[Entries taken from a collection]:
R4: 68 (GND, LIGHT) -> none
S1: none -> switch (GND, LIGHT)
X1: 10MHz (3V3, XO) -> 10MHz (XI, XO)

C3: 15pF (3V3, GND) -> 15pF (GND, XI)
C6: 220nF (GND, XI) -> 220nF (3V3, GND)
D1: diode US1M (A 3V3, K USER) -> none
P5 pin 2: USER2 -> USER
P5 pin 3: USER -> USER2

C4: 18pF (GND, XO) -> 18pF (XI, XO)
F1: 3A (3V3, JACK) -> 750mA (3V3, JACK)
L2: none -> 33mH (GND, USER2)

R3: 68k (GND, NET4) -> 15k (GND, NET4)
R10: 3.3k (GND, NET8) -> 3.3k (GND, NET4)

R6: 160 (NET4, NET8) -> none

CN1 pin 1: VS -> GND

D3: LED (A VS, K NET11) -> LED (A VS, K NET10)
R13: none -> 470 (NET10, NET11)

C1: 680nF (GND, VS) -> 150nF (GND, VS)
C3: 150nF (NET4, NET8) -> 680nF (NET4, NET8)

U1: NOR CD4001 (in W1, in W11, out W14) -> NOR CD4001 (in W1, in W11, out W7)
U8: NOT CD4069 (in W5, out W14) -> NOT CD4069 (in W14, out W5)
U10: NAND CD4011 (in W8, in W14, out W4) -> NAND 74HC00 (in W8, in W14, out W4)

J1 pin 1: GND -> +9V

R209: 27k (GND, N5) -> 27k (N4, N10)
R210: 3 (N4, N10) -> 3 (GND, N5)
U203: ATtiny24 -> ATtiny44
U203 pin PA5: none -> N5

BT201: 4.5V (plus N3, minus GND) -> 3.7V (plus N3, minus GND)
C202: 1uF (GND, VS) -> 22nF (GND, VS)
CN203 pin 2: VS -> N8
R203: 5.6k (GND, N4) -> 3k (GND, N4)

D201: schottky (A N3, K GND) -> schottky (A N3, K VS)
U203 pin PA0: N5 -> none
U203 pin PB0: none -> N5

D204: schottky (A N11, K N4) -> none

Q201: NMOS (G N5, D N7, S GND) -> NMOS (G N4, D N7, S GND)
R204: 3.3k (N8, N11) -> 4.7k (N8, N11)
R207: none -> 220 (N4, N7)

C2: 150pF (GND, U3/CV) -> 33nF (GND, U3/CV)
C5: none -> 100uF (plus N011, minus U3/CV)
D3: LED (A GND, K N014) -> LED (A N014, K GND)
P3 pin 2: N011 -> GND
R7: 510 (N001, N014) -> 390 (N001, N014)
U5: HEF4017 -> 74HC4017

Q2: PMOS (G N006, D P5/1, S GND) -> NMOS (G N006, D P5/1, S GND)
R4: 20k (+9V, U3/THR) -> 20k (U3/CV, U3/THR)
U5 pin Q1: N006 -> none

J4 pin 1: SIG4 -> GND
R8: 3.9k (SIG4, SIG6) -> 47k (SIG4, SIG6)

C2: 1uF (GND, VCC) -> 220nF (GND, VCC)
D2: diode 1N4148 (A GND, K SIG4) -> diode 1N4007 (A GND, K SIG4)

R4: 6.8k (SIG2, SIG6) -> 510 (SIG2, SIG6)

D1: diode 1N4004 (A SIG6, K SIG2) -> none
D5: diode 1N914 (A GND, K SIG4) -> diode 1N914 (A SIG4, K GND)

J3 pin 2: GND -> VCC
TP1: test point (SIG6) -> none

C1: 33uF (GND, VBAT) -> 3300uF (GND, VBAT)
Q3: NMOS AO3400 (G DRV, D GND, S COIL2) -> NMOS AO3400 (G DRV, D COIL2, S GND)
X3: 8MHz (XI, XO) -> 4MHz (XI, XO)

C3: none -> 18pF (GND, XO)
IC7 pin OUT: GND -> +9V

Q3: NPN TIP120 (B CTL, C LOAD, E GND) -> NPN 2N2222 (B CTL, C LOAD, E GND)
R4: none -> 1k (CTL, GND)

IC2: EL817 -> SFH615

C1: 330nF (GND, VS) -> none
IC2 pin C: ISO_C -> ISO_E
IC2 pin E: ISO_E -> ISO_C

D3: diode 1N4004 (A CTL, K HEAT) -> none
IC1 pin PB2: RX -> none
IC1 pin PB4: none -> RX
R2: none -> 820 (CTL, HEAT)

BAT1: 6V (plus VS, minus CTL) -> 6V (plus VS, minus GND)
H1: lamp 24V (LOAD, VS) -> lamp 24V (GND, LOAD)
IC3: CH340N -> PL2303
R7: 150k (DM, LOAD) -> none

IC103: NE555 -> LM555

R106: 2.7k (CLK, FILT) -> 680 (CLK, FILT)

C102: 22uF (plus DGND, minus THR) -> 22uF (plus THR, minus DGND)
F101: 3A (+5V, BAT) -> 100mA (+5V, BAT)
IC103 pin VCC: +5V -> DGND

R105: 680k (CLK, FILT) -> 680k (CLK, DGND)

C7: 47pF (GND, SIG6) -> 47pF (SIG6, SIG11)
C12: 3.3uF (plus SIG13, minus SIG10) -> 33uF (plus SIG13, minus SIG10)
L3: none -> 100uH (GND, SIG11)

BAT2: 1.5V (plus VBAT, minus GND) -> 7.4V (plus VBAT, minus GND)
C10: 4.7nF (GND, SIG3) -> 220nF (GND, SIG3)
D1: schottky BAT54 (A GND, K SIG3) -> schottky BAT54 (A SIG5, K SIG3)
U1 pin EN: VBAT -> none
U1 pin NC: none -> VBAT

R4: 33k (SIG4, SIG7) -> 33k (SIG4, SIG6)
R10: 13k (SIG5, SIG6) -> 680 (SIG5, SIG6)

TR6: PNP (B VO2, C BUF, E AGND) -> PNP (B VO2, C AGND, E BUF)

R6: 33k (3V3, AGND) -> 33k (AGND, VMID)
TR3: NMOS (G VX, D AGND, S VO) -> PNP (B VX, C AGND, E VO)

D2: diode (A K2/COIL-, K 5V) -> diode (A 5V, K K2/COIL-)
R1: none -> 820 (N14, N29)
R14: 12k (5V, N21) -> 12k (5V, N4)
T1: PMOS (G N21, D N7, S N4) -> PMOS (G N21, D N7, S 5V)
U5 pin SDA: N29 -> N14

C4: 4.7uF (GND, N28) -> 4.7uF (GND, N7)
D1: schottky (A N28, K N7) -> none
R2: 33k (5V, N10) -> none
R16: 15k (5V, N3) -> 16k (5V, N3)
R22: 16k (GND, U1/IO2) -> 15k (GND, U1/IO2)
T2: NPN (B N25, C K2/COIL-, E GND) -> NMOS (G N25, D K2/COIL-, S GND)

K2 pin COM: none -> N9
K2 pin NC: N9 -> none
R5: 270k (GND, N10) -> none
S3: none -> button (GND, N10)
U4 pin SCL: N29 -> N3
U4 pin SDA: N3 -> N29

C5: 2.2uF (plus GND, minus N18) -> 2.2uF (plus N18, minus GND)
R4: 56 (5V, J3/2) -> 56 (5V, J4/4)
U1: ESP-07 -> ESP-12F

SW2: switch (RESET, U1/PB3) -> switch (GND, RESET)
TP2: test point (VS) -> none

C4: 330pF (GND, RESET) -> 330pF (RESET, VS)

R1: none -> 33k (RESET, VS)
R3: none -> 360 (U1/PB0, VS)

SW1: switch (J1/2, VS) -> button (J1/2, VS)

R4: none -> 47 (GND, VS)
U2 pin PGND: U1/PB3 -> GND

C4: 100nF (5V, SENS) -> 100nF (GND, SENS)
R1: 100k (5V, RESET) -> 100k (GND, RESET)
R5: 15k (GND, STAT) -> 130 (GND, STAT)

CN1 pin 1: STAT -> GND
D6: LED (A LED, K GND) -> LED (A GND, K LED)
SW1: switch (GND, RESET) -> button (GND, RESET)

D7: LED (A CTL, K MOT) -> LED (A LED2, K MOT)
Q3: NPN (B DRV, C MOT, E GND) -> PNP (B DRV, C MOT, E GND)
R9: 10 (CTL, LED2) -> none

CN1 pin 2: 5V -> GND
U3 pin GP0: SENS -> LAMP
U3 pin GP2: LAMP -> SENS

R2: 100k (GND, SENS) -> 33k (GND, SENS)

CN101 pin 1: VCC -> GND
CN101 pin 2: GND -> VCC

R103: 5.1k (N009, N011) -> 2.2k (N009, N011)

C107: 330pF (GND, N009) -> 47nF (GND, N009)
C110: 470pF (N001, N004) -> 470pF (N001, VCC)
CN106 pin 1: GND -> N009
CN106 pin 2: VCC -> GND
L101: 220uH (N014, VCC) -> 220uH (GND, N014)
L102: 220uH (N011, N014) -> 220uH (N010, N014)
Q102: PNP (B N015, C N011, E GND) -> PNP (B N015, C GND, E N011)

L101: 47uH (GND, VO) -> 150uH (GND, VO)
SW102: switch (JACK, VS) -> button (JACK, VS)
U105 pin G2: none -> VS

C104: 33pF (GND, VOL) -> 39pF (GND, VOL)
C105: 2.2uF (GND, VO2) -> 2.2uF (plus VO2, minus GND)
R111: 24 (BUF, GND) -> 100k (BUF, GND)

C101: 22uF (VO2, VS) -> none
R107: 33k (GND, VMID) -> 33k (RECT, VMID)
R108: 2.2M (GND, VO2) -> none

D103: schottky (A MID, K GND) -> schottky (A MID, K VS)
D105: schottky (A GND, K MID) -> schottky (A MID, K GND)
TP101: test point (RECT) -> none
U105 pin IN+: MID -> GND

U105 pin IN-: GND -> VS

[ASSIGNMENT]:
Copy word for word the stretch of entries above from the line that has "C101: 22uF (VO2, VS) -> none" through the line that has "U105 pin IN+: MID -> GND", both ends included, and nothing outside it.

[ANSWER SECTION]:
C101: 22uF (VO2, VS) -> none
R107: 33k (GND, VMID) -> 33k (RECT, VMID)
R108: 2.2M (GND, VO2) -> none

D103: schottky (A MID, K GND) -> schottky (A MID, K VS)
D105: schottky (A GND, K MID) -> schottky (A MID, K GND)
TP101: test point (RECT) -> none
U105 pin IN+: MID -> GND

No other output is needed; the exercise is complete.